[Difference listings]
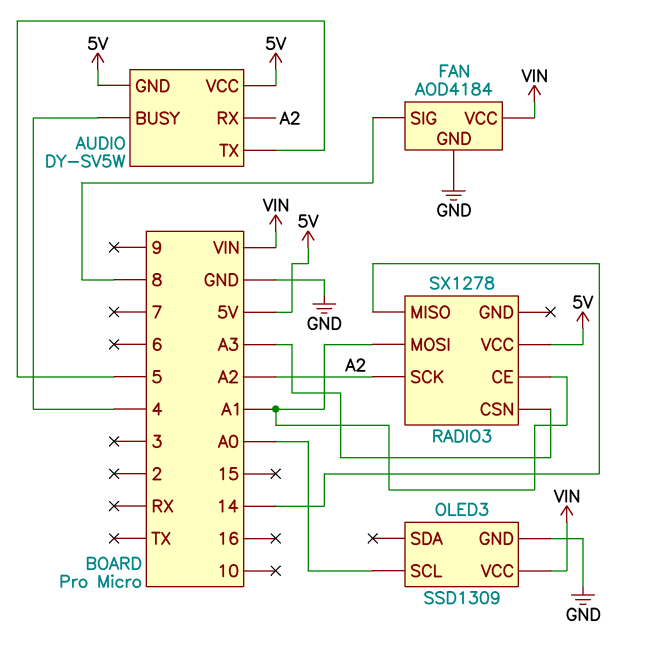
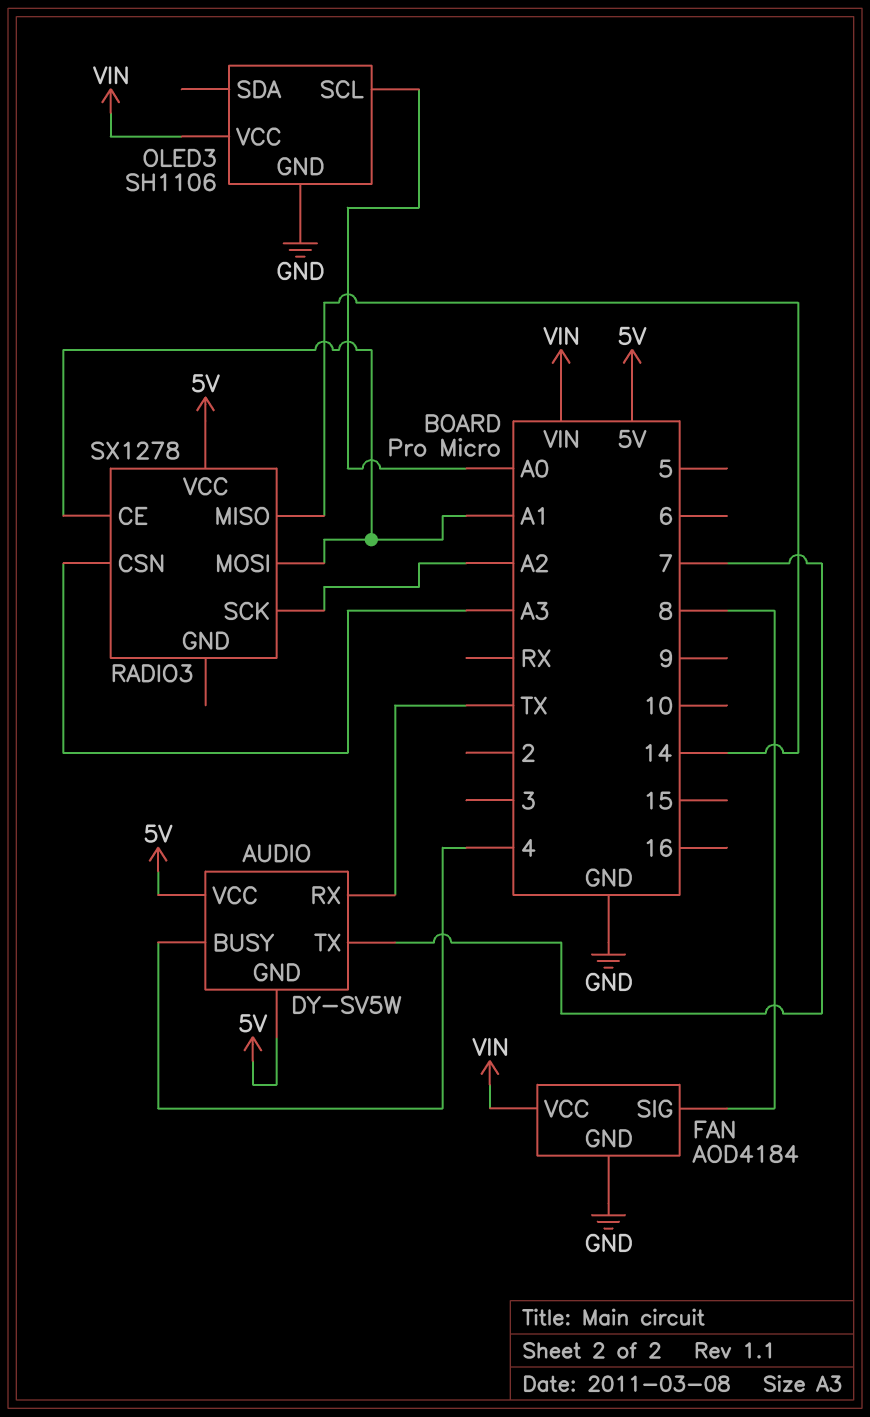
AUDIO pin RX: A2 -> TX
AUDIO pin TX: 5 -> 7
OLED3: SSD1309 -> SH1106

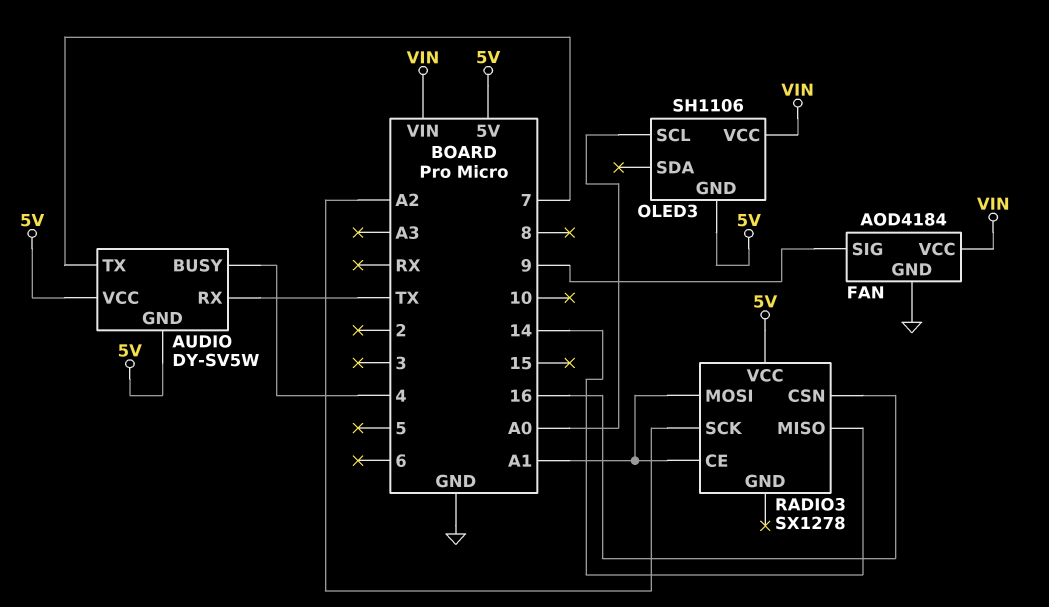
FAN pin SIG: 8 -> 9
OLED3 pin GND: GND -> 5V
RADIO3 pin CSN: A3 -> 16

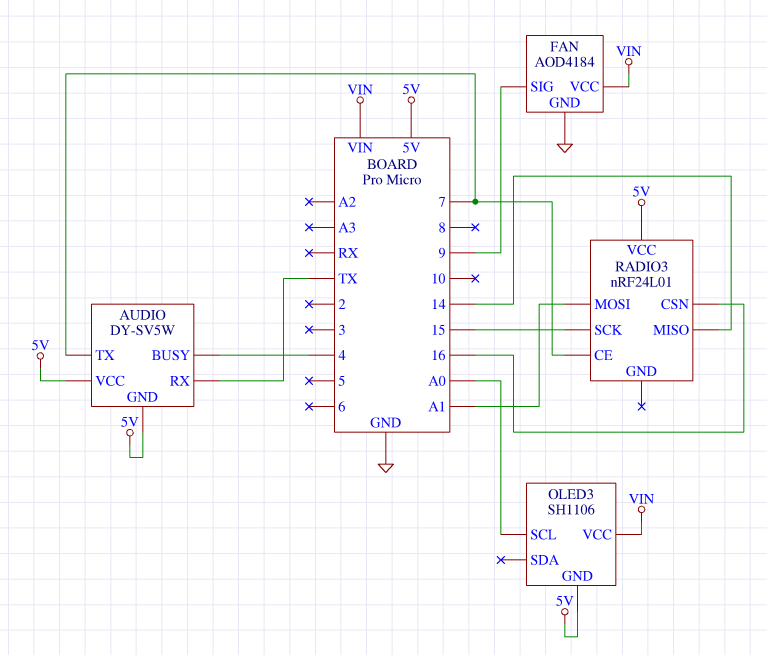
RADIO3: SX1278 -> nRF24L01
RADIO3 pin CE: A1 -> 7
RADIO3 pin SCK: A2 -> 15

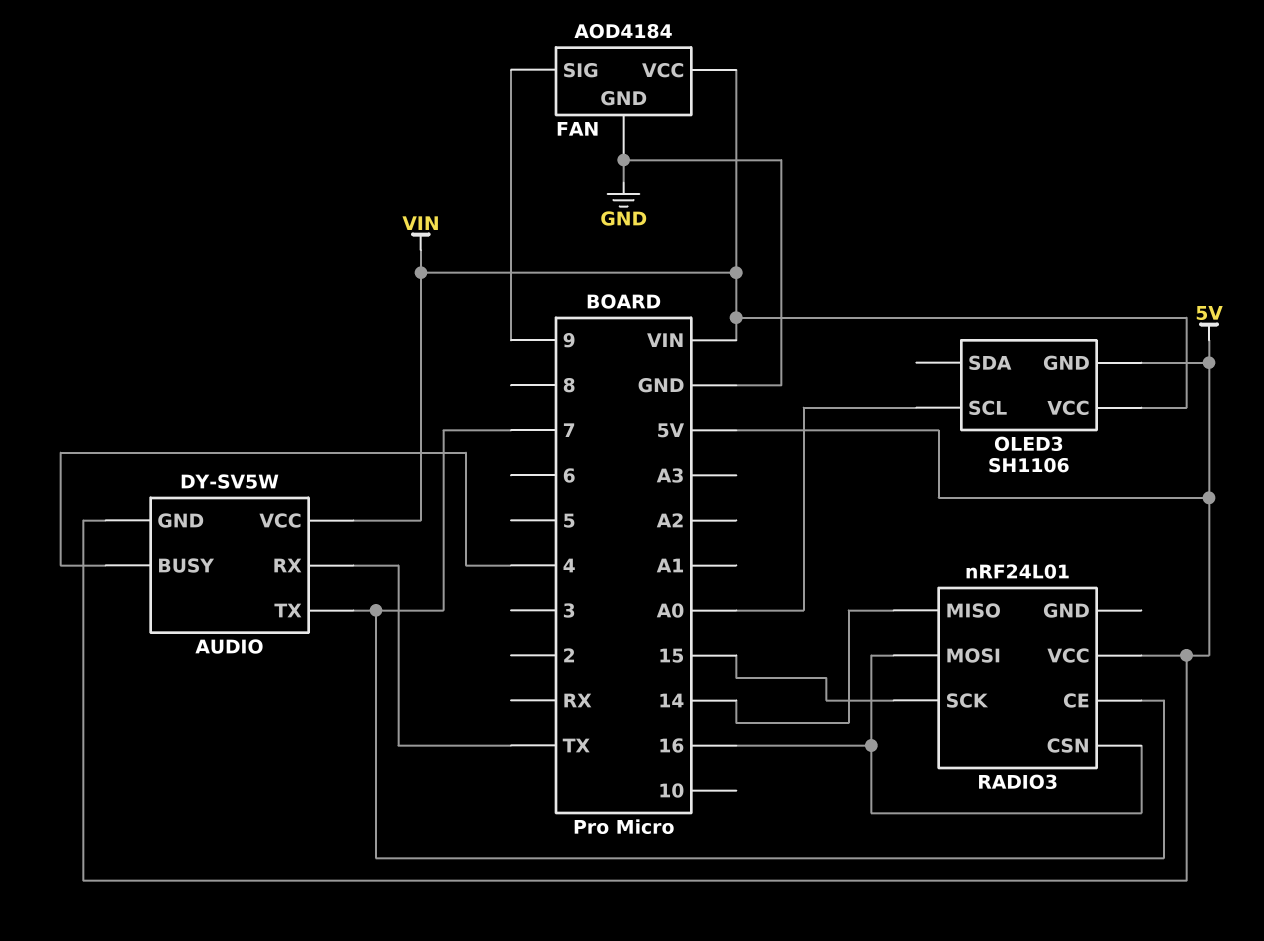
AUDIO pin VCC: 5V -> VIN
RADIO3 pin MOSI: A1 -> 16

-- EXERCISE DIRECTIONS --
Reproduce the lines from the one with "FAN pin SIG: 8 -> 9" through the end of the data, keeping both end lines, adding nothing, and dropping any pictures.

-- WRITTEN ANSWER --
FAN pin SIG: 8 -> 9
OLED3 pin GND: GND -> 5V
RADIO3 pin CSN: A3 -> 16

RADIO3: SX1278 -> nRF24L01
RADIO3 pin CE: A1 -> 7
RADIO3 pin SCK: A2 -> 15

AUDIO pin VCC: 5V -> VIN
RADIO3 pin MOSI: A1 -> 16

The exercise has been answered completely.